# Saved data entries
┌──

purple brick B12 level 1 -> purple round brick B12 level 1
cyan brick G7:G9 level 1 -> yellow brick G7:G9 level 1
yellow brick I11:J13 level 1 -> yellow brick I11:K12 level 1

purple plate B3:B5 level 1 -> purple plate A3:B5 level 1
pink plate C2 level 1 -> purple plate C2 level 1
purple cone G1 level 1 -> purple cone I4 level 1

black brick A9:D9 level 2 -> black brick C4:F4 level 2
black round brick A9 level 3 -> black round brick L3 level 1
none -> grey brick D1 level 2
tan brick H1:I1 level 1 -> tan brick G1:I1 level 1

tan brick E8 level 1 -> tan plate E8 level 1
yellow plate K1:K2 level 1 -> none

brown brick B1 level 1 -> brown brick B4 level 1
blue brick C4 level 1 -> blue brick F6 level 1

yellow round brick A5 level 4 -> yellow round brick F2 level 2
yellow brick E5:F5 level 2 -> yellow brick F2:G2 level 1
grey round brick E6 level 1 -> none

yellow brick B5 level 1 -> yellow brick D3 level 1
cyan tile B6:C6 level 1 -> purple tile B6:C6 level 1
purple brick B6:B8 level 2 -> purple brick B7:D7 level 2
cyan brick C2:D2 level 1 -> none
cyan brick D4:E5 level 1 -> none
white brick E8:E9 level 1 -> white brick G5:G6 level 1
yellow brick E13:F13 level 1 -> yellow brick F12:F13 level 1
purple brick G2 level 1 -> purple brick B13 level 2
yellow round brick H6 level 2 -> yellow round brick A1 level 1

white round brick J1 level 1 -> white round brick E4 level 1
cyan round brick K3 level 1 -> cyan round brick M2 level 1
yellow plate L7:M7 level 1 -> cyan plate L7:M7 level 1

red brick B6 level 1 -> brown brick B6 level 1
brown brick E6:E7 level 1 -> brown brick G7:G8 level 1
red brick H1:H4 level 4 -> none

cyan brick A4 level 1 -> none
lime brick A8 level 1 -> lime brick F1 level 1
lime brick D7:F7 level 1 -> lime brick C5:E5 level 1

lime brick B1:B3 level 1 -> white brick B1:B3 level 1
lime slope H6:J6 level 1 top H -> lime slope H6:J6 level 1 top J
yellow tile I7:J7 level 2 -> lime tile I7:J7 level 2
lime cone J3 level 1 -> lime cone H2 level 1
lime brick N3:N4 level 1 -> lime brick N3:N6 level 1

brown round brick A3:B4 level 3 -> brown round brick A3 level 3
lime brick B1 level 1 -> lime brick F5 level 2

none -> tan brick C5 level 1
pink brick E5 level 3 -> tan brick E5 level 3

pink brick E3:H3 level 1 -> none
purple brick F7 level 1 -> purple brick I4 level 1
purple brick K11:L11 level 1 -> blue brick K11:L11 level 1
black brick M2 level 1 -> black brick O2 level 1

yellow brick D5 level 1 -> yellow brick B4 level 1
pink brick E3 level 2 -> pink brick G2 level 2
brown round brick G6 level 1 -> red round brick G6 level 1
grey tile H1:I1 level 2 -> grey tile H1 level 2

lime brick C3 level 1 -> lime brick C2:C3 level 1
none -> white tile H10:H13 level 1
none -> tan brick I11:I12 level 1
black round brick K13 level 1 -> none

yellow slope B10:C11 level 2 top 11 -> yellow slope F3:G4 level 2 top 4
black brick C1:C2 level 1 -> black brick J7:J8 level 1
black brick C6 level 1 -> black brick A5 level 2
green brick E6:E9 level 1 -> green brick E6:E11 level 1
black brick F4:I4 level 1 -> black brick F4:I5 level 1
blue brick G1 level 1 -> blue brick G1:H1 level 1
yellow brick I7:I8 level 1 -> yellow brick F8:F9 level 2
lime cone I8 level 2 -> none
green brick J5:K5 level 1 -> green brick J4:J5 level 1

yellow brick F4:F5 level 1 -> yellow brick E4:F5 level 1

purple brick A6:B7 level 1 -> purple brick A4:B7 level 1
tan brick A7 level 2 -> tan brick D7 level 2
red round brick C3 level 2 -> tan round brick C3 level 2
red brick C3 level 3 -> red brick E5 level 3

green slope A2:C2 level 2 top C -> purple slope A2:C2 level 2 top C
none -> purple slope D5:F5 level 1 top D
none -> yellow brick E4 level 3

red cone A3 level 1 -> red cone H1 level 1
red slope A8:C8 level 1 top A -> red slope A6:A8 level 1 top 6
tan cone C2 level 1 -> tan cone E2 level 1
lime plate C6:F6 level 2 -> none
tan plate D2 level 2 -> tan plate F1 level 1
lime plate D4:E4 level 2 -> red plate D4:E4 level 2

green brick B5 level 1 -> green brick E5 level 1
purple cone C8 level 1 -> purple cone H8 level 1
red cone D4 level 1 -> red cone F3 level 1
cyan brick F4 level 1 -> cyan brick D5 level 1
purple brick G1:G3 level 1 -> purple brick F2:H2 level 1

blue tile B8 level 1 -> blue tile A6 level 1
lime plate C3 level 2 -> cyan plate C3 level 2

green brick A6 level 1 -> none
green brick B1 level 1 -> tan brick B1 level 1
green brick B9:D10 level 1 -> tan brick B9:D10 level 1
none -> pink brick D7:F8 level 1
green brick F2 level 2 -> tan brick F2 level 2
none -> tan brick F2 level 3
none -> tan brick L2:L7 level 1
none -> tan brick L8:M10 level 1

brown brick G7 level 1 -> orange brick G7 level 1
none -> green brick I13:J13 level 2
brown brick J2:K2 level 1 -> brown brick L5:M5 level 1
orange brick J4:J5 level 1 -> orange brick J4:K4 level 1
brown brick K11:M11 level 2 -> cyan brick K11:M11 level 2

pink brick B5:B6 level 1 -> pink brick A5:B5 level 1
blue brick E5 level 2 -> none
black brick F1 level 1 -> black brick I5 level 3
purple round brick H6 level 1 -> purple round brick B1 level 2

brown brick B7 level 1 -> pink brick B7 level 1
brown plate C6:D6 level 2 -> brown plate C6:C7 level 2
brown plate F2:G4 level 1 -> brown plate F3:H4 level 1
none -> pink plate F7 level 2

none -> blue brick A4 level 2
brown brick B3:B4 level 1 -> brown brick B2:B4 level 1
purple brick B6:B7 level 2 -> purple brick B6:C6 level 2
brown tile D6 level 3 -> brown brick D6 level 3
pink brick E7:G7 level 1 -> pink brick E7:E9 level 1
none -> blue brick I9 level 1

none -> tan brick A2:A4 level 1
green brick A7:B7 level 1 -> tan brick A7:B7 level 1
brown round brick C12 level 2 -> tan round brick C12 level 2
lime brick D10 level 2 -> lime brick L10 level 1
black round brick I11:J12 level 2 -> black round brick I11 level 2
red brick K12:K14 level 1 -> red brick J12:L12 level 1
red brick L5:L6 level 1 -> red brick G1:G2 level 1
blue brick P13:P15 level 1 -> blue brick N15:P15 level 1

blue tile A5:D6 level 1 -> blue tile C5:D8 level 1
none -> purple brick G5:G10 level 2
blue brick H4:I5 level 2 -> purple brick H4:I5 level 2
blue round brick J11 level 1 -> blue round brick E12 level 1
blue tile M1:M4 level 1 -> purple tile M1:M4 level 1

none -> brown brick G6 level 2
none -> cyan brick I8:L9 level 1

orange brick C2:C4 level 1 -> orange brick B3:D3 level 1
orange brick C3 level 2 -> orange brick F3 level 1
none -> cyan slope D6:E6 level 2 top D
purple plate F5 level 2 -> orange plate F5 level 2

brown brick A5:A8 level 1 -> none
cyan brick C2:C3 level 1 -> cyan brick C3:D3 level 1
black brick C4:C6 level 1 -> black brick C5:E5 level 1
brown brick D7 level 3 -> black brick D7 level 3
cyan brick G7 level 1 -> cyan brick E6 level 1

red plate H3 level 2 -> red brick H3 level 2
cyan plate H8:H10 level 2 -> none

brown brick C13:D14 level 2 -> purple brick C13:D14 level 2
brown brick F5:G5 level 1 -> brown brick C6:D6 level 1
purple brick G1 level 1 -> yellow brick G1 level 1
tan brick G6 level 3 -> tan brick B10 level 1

└──

# What you need to do
Copy the records above exactly, please, but only from the first line through the line containing "none -> grey brick D1 level 2".

# Output of the task
purple brick B12 level 1 -> purple round brick B12 level 1
cyan brick G7:G9 level 1 -> yellow brick G7:G9 level 1
yellow brick I11:J13 level 1 -> yellow brick I11:K12 level 1

purple plate B3:B5 level 1 -> purple plate A3:B5 level 1
pink plate C2 level 1 -> purple plate C2 level 1
purple cone G1 level 1 -> purple cone I4 level 1

black brick A9:D9 level 2 -> black brick C4:F4 level 2
black round brick A9 level 3 -> black round brick L3 level 1
none -> grey brick D1 level 2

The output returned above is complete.